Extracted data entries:
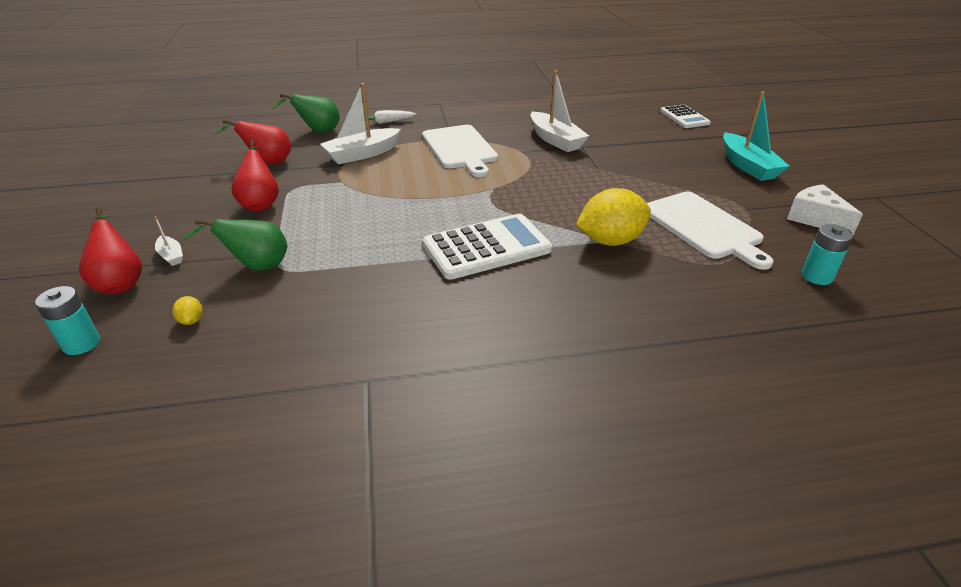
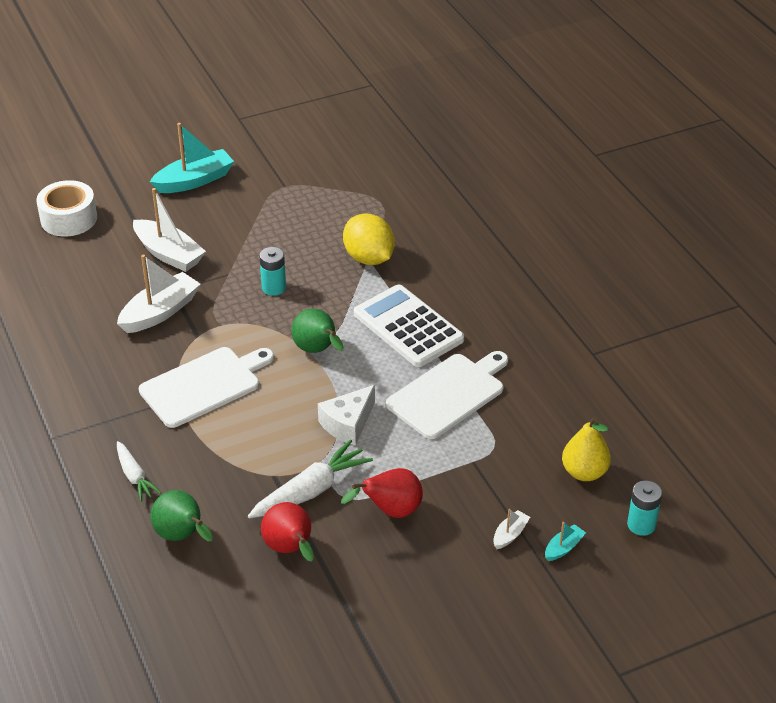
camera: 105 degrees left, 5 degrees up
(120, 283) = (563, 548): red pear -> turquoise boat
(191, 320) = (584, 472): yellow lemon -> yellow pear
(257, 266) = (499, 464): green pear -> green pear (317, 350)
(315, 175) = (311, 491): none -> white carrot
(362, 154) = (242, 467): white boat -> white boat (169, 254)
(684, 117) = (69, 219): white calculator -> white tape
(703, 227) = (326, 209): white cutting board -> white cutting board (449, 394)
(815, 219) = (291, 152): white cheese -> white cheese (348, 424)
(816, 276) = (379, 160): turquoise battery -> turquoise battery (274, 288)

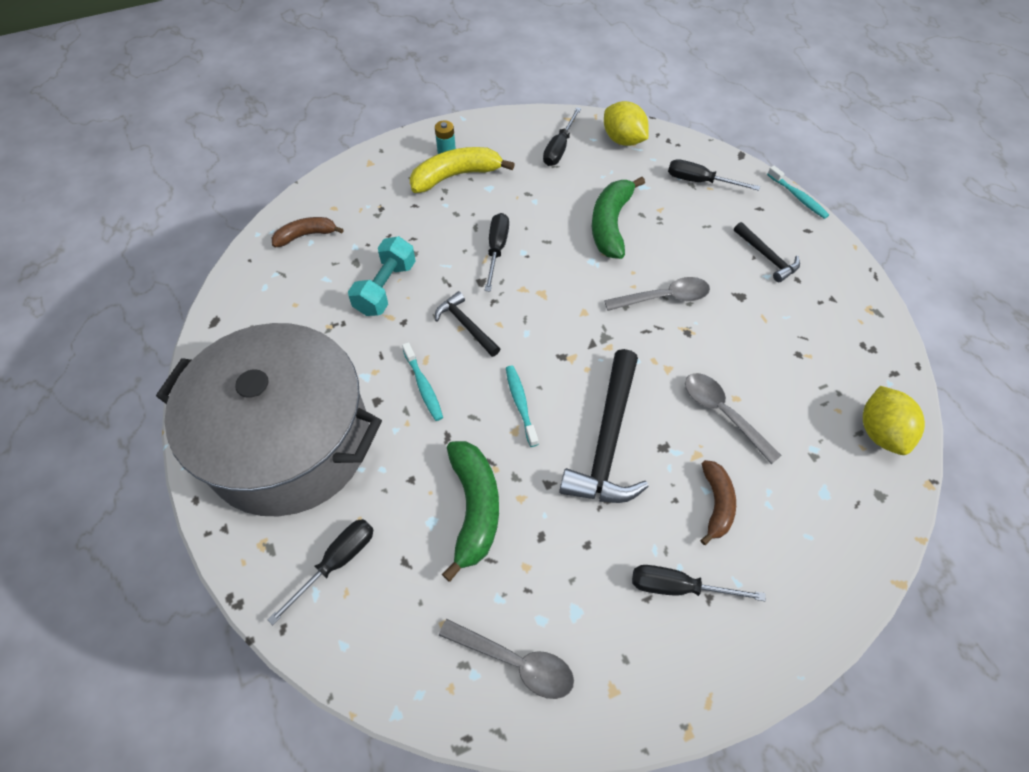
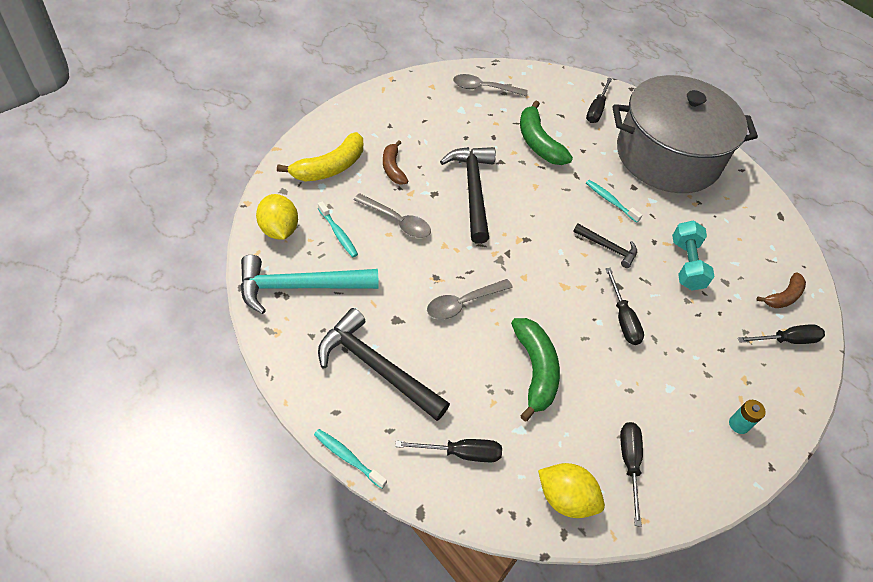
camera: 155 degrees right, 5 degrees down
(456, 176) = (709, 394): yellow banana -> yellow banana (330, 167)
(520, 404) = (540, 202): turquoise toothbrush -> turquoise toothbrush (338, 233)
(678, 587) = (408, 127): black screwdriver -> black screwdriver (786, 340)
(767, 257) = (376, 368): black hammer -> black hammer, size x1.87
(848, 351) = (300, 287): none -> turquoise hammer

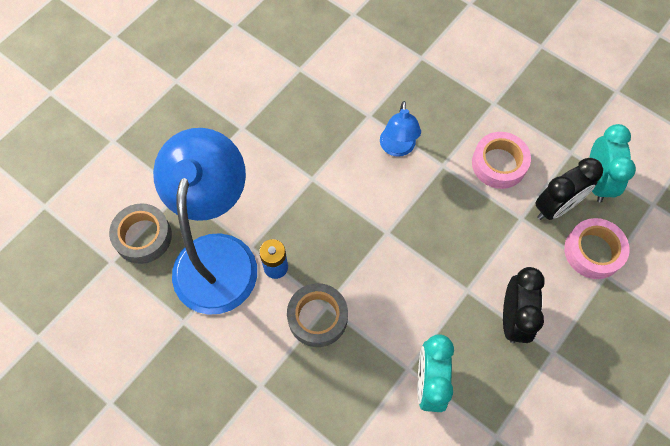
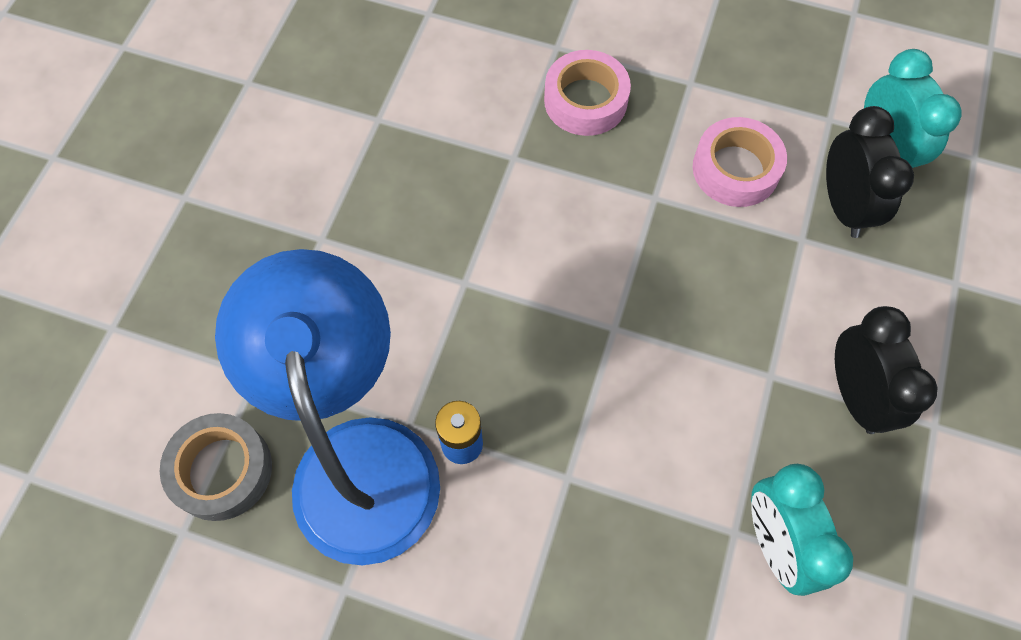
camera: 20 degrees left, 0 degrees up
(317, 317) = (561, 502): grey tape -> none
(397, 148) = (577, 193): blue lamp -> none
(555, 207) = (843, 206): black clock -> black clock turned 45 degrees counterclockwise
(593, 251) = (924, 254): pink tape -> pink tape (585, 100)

### WORK REQUIRED
Repeat the records word for word and drop any pictures.

### ANSWER TO THE EXERCISE
camera: 105 degrees left, 5 degrees up
(120, 283) = (563, 548): red pear -> turquoise boat
(191, 320) = (584, 472): yellow lemon -> yellow pear
(257, 266) = (499, 464): green pear -> green pear (317, 350)
(315, 175) = (311, 491): none -> white carrot
(362, 154) = (242, 467): white boat -> white boat (169, 254)
(684, 117) = (69, 219): white calculator -> white tape
(703, 227) = (326, 209): white cutting board -> white cutting board (449, 394)
(815, 219) = (291, 152): white cheese -> white cheese (348, 424)
(816, 276) = (379, 160): turquoise battery -> turquoise battery (274, 288)

camera: 155 degrees right, 5 degrees down
(456, 176) = (709, 394): yellow banana -> yellow banana (330, 167)
(520, 404) = (540, 202): turquoise toothbrush -> turquoise toothbrush (338, 233)
(678, 587) = (408, 127): black screwdriver -> black screwdriver (786, 340)
(767, 257) = (376, 368): black hammer -> black hammer, size x1.87
(848, 351) = (300, 287): none -> turquoise hammer

camera: 20 degrees left, 0 degrees up
(317, 317) = (561, 502): grey tape -> none
(397, 148) = (577, 193): blue lamp -> none
(555, 207) = (843, 206): black clock -> black clock turned 45 degrees counterclockwise
(593, 251) = (924, 254): pink tape -> pink tape (585, 100)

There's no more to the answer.